======== RECORDED INFORMATION ========

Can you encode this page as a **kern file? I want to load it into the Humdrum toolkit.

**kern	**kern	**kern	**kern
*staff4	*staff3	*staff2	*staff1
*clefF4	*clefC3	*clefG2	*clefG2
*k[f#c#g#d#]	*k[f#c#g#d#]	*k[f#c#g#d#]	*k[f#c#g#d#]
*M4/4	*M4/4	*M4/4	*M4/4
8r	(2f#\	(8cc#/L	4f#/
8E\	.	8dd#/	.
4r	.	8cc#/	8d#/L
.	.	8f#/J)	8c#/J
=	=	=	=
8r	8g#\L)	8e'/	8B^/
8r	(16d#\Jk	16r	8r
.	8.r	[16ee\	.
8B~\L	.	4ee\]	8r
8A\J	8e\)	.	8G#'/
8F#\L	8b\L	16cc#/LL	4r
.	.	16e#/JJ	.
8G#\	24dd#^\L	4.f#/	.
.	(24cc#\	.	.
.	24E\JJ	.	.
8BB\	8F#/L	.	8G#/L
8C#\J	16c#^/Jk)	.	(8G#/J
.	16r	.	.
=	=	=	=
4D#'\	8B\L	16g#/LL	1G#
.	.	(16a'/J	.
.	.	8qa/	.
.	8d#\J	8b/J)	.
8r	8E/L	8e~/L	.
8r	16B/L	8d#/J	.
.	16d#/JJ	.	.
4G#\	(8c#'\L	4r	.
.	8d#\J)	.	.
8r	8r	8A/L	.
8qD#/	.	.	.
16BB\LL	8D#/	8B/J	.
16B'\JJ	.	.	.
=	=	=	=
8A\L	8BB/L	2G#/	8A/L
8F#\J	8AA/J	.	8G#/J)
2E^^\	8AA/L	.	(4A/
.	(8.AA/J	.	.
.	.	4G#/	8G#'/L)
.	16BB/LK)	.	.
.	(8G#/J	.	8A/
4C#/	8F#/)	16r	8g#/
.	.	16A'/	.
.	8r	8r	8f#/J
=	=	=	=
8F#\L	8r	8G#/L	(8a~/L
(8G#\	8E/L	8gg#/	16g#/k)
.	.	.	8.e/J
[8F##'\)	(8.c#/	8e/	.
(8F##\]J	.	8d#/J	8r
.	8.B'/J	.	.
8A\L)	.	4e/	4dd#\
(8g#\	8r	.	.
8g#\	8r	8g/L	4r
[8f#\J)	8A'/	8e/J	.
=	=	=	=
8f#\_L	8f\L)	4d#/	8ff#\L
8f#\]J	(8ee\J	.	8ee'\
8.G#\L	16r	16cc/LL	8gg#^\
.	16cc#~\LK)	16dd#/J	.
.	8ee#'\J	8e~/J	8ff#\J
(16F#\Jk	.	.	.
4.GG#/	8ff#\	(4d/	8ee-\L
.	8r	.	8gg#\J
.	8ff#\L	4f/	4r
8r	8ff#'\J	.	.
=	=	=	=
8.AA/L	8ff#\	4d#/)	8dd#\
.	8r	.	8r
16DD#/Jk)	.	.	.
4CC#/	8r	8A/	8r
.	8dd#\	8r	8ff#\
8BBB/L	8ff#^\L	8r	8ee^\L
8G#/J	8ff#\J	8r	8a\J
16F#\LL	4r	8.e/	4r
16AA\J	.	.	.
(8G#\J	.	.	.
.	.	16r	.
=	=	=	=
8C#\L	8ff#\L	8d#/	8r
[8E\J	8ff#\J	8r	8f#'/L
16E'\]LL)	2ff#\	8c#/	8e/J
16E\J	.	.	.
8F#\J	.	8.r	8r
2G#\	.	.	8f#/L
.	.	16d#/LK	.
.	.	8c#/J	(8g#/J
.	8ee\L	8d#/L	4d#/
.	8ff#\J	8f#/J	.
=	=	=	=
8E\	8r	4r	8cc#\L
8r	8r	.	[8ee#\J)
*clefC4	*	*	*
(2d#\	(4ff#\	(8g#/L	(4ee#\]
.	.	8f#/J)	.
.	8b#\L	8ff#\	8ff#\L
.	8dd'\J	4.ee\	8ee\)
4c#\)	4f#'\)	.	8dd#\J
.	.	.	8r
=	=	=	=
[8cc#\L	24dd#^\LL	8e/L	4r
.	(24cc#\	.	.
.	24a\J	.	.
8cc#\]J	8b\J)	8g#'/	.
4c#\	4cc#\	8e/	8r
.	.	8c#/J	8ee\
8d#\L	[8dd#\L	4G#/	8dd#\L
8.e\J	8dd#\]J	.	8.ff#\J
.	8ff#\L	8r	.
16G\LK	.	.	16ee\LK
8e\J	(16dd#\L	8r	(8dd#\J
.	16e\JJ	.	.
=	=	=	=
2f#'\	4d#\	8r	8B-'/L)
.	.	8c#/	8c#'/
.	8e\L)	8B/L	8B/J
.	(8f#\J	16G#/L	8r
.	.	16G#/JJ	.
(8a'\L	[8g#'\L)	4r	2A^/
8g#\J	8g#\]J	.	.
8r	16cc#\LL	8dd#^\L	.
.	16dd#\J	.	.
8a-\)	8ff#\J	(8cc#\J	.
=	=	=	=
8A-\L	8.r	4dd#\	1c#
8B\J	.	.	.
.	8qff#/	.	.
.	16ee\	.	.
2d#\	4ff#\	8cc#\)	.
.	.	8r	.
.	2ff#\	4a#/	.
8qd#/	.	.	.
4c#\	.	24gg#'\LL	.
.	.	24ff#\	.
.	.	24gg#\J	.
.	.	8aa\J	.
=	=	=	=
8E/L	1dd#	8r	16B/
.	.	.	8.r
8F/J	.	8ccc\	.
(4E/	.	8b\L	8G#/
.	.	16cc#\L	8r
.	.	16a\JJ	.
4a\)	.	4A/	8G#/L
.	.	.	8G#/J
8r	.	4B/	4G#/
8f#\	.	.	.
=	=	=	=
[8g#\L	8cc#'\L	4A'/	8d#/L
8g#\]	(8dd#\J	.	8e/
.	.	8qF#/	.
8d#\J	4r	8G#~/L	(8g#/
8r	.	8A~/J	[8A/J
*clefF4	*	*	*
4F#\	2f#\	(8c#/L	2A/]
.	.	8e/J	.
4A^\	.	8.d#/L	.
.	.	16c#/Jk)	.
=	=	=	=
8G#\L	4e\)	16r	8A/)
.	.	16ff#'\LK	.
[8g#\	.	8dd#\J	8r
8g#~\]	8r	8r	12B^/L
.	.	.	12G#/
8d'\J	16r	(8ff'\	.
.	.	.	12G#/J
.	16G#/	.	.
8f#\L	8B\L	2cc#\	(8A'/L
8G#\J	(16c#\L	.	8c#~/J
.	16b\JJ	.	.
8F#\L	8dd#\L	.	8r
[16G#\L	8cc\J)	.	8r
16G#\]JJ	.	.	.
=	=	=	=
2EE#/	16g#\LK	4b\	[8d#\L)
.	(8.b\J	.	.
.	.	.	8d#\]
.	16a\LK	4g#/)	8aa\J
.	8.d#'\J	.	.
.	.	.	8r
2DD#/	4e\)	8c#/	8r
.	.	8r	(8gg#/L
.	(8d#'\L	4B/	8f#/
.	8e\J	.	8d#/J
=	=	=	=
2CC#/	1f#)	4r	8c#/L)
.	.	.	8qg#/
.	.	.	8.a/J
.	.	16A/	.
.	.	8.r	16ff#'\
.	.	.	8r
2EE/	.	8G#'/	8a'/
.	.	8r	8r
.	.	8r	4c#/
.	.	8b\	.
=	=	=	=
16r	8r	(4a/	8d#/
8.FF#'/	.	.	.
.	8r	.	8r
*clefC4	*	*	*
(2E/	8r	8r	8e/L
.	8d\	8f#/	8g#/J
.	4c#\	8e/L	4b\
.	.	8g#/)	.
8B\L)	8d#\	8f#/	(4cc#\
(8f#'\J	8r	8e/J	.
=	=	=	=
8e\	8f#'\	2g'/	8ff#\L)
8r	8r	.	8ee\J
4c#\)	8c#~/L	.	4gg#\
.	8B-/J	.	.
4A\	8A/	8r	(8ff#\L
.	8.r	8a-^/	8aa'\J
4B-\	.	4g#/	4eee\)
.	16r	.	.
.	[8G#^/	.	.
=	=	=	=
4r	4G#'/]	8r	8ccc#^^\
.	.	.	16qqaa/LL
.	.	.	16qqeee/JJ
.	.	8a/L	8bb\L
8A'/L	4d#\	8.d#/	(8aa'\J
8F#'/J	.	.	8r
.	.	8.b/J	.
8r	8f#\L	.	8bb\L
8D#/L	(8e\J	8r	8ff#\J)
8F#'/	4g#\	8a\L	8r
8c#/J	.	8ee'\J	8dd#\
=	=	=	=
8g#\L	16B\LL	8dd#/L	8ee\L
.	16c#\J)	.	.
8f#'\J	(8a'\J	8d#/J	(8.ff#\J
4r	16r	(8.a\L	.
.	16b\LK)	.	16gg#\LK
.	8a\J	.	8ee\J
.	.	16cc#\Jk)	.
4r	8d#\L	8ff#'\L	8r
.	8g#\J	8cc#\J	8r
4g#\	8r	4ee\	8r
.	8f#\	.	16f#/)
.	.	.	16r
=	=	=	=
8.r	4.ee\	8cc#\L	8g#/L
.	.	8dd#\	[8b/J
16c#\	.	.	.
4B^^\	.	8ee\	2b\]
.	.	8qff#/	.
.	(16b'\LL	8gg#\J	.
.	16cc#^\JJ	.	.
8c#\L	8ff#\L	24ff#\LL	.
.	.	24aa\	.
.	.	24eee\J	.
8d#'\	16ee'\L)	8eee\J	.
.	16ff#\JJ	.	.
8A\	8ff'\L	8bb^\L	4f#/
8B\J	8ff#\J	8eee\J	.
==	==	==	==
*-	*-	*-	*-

========

__TO BE DONE__: Please return every line of the material above that contains the string "kern". Treat uppercase and lowercase as different.

__SOLUTION FOR THIS TASK__:
Can you encode this page as a **kern file? I want to load it into the Humdrum toolkit.
**kern	**kern	**kern	**kern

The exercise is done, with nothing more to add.